→ **TASK REQUIREMENTS**:
Exclude images, then output the remaining data verbatim.

Scene image comparisons:
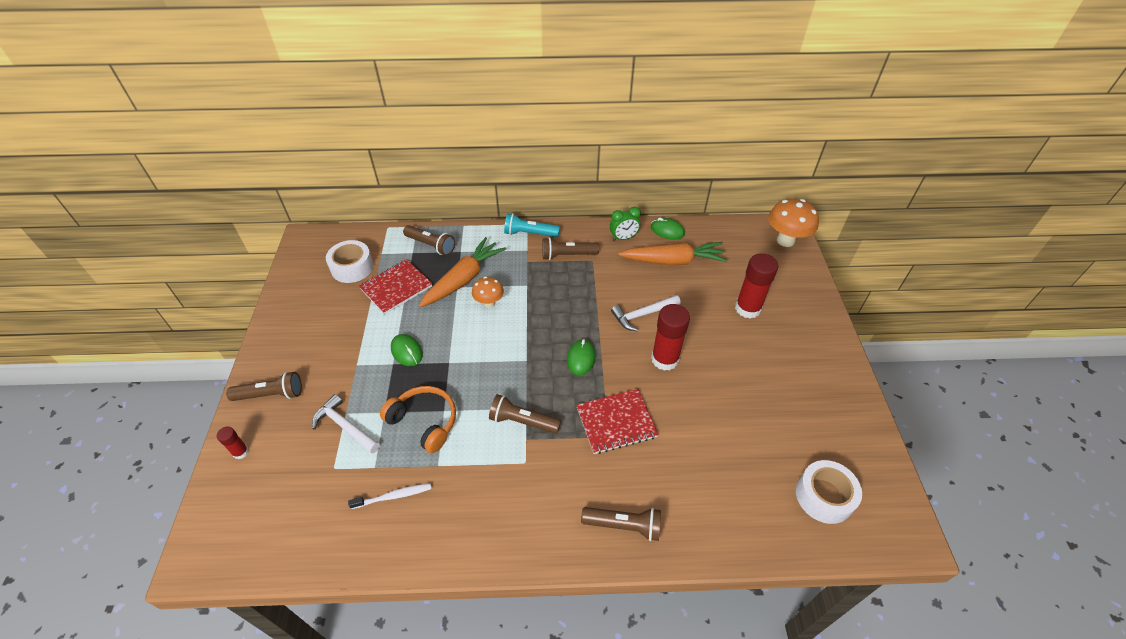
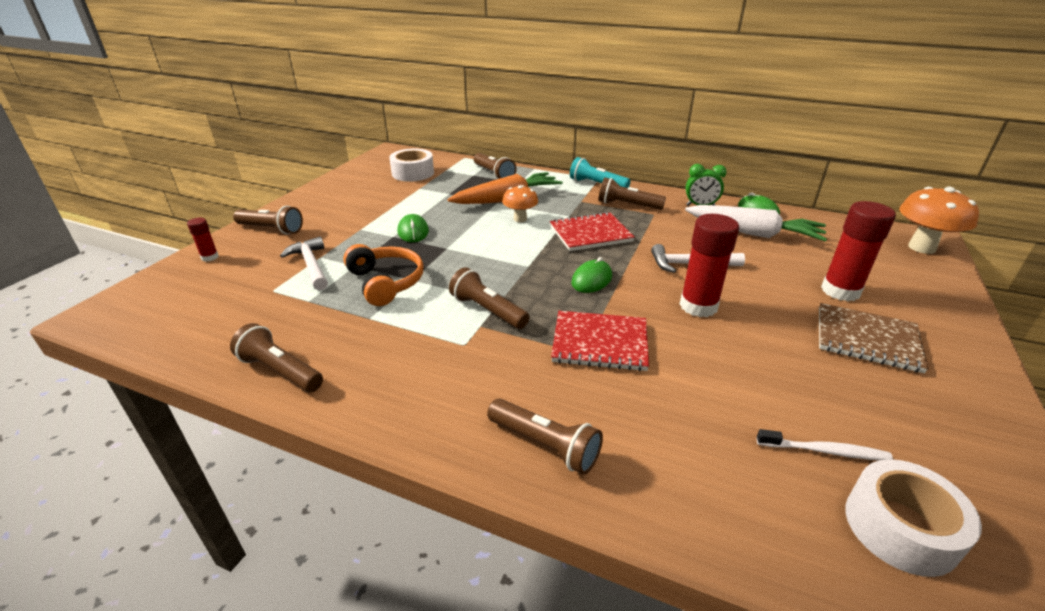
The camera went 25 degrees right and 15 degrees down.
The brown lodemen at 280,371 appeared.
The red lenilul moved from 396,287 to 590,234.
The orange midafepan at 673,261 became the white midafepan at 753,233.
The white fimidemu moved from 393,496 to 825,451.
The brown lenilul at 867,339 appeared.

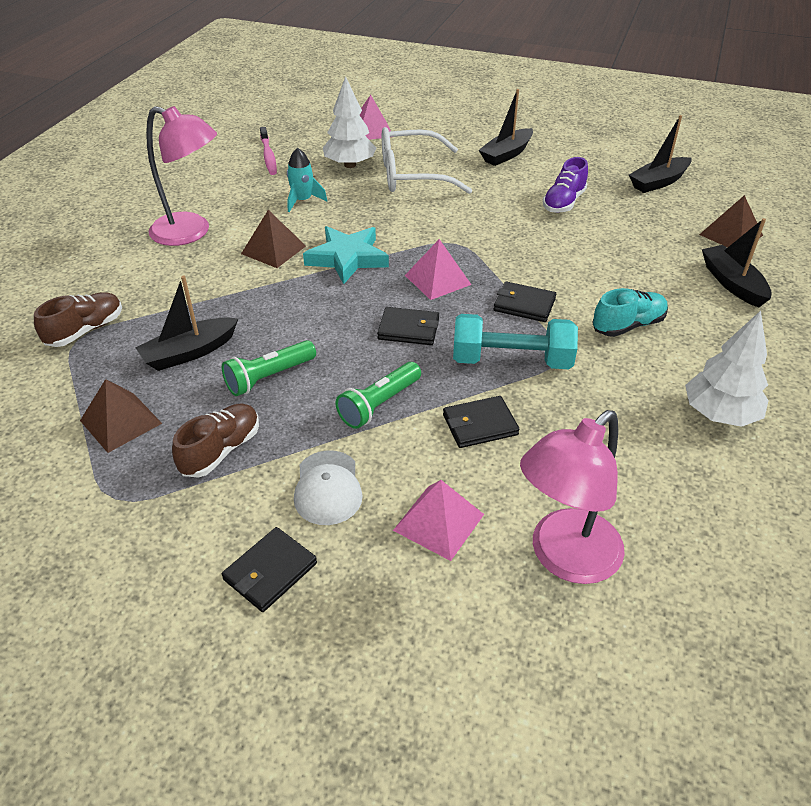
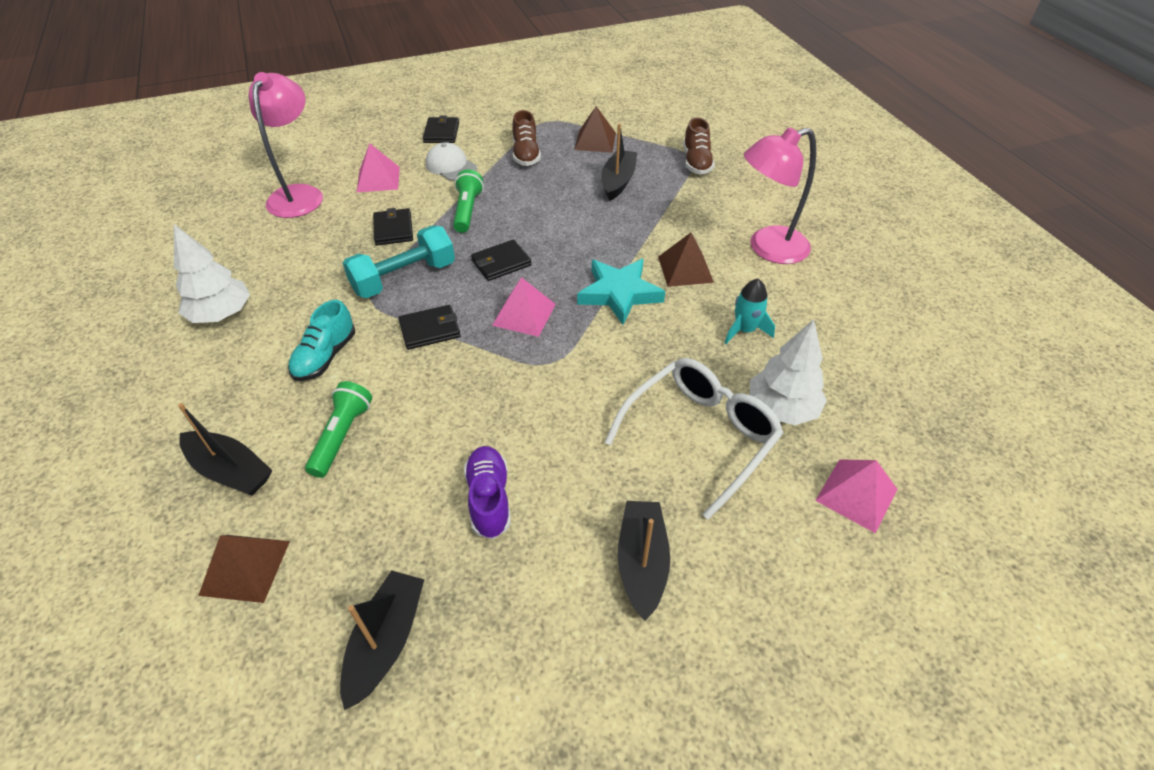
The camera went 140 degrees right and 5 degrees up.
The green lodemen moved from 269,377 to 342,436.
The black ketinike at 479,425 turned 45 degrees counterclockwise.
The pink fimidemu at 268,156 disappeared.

→ **SOLVED PROBLEM**:
The camera went 25 degrees right and 15 degrees down.
The brown lodemen at 280,371 appeared.
The red lenilul moved from 396,287 to 590,234.
The orange midafepan at 673,261 became the white midafepan at 753,233.
The white fimidemu moved from 393,496 to 825,451.
The brown lenilul at 867,339 appeared.

The camera went 140 degrees right and 5 degrees up.
The green lodemen moved from 269,377 to 342,436.
The black ketinike at 479,425 turned 45 degrees counterclockwise.
The pink fimidemu at 268,156 disappeared.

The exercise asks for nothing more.